**Task to complete**
Every line from the one containing "- colour: russet cup" through the end of the listing below must be given again exactly, and nothing else; exclude pictures.

**Input**
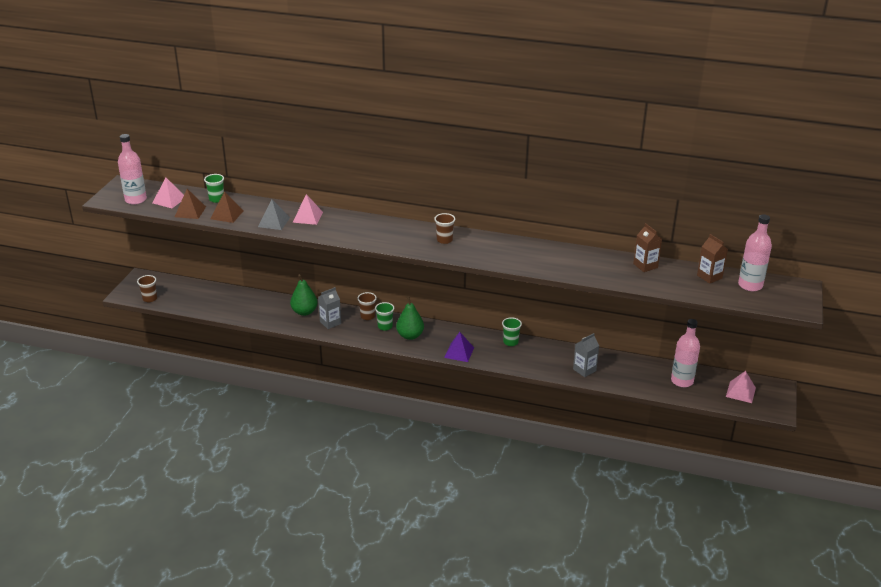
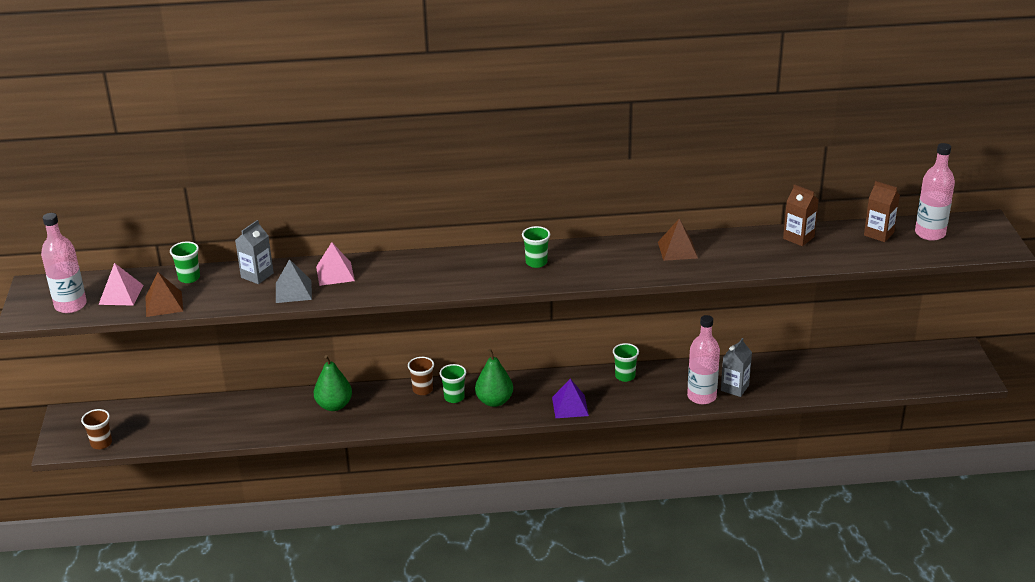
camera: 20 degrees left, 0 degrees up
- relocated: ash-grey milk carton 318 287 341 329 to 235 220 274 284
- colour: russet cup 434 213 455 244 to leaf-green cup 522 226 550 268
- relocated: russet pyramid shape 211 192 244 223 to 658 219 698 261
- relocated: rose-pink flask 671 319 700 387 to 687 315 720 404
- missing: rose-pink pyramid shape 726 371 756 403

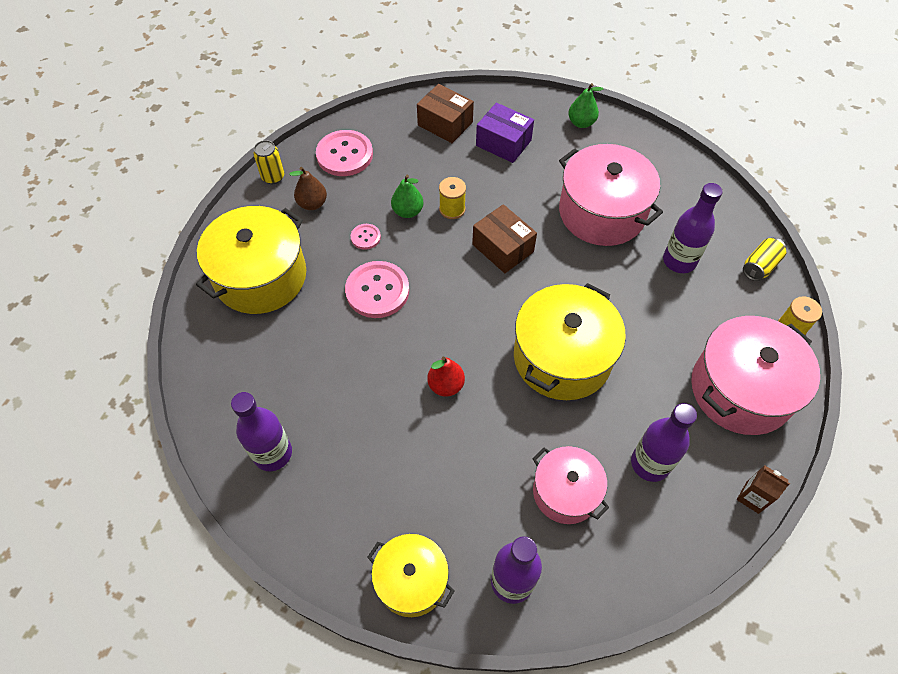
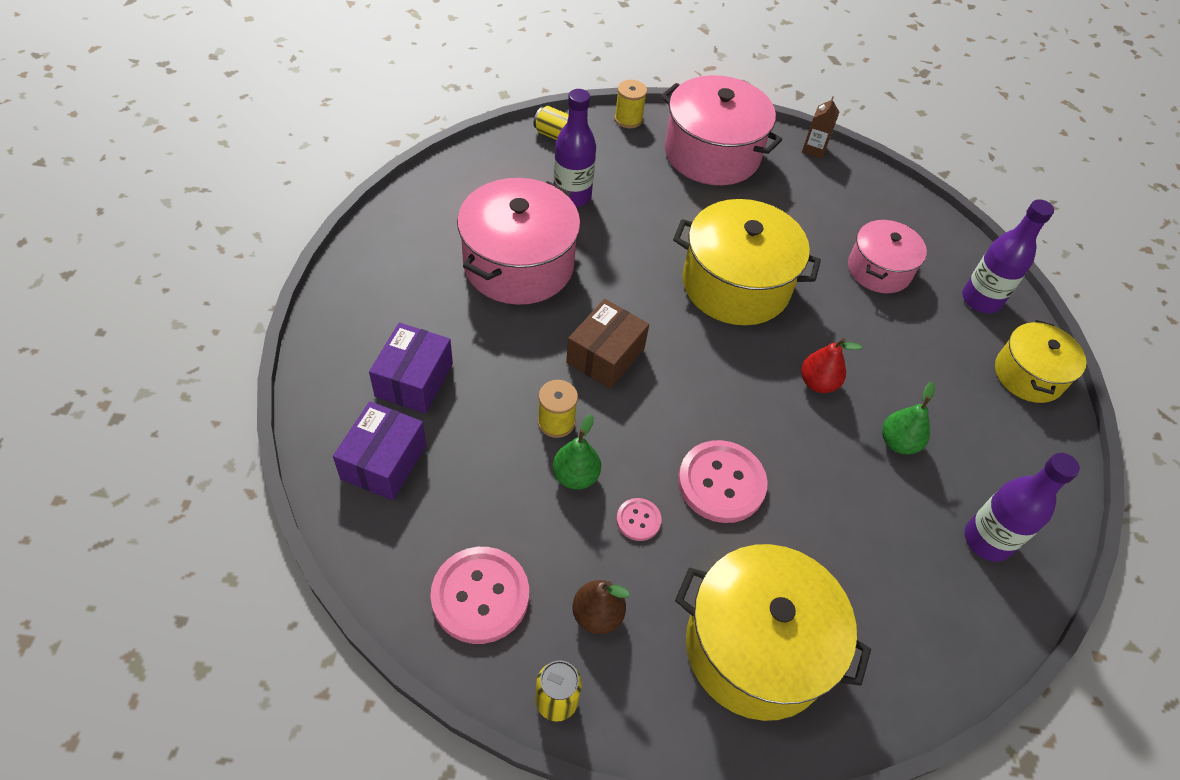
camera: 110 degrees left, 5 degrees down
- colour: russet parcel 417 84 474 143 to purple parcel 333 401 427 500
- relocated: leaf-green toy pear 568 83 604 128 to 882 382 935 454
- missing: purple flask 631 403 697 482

**Answer section**
- colour: russet cup 434 213 455 244 to leaf-green cup 522 226 550 268
- relocated: russet pyramid shape 211 192 244 223 to 658 219 698 261
- relocated: rose-pink flask 671 319 700 387 to 687 315 720 404
- missing: rose-pink pyramid shape 726 371 756 403

camera: 110 degrees left, 5 degrees down
- colour: russet parcel 417 84 474 143 to purple parcel 333 401 427 500
- relocated: leaf-green toy pear 568 83 604 128 to 882 382 935 454
- missing: purple flask 631 403 697 482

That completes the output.